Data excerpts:
-- begin --

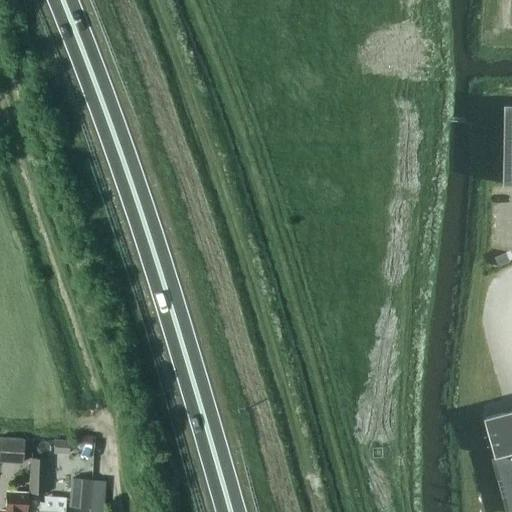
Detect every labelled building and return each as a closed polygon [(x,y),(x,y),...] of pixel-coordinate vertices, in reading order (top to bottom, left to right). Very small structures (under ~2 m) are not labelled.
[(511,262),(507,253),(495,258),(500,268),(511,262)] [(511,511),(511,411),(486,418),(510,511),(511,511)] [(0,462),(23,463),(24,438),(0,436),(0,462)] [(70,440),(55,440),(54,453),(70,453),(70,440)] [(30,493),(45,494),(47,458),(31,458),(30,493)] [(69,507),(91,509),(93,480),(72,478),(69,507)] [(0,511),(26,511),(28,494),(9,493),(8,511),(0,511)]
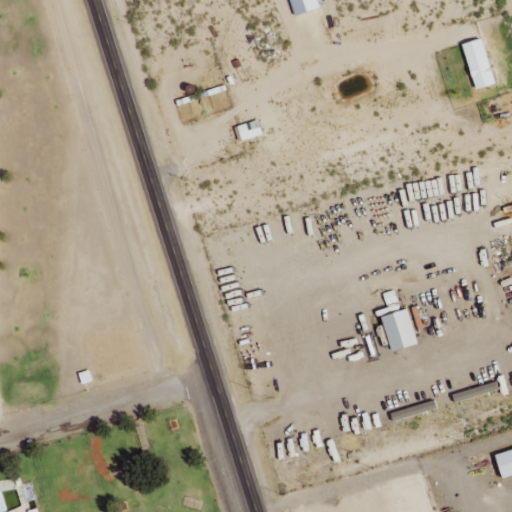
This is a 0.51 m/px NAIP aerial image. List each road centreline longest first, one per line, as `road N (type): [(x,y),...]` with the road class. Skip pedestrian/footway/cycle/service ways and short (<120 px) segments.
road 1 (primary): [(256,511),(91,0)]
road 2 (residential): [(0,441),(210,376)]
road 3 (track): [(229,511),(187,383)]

-- end --

> _SET PROBLEM_
Quote word for word the lines that start at the one containing "This is a 0.51" and continue through the last of the lines above, with both of those lines included.

> _ANSWER TO THE TASK_
This is a 0.51 m/px NAIP aerial image. List each road centreline longest first, one per line, as `road N (type): [(x,y),...]` with the road class. Skip pedestrian/footway/cycle/service ways and short (<120 px) segments.
road 1 (primary): [(256,511),(91,0)]
road 2 (residential): [(0,441),(210,376)]
road 3 (track): [(229,511),(187,383)]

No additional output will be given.